(Material for this task begins)

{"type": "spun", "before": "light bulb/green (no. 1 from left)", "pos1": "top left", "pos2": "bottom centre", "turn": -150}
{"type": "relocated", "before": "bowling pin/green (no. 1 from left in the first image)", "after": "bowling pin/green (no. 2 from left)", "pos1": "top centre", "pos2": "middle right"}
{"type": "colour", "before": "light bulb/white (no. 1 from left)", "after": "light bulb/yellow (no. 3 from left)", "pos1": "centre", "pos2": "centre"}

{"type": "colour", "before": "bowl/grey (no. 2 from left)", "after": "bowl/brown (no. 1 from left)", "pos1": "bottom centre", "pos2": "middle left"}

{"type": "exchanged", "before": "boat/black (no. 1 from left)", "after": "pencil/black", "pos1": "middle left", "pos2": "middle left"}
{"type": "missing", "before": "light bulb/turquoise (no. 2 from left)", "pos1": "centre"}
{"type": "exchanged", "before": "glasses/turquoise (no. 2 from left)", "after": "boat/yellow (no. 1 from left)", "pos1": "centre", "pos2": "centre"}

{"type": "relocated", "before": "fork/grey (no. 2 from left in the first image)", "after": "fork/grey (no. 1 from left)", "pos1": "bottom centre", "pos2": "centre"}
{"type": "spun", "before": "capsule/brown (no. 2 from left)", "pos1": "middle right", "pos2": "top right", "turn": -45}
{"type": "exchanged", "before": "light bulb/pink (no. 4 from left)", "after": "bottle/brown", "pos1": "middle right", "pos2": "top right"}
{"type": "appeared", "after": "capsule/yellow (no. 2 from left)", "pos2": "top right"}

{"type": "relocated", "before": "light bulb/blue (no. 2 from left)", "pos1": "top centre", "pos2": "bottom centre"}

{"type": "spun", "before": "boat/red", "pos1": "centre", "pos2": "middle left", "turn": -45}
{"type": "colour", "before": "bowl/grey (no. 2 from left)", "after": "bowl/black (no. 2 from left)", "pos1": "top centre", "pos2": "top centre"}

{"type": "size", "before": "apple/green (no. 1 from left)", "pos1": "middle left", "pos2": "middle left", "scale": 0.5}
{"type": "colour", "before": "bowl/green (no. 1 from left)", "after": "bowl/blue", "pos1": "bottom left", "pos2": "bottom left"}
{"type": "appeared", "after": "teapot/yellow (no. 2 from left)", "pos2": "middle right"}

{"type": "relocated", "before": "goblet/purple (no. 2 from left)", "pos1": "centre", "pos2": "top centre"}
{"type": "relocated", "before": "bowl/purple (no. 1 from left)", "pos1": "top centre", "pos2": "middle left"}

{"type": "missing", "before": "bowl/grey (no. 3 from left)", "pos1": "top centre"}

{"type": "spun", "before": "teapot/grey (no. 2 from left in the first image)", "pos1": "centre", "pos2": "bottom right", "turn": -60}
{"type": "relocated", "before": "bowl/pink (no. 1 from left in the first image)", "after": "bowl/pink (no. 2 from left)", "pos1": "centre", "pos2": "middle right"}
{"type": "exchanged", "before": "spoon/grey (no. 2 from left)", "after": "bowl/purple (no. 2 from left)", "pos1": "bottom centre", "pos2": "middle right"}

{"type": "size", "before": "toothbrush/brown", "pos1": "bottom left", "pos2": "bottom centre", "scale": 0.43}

(Material for this task ends)

_What needs to be done_. Starting with the first line of the records above, give back each line exactly until the line with "pin/green (no. 1" has been given as well.

_Completed task_.
{"type": "spun", "before": "light bulb/green (no. 1 from left)", "pos1": "top left", "pos2": "bottom centre", "turn": -150}
{"type": "relocated", "before": "bowling pin/green (no. 1 from left in the first image)", "after": "bowling pin/green (no. 2 from left)", "pos1": "top centre", "pos2": "middle right"}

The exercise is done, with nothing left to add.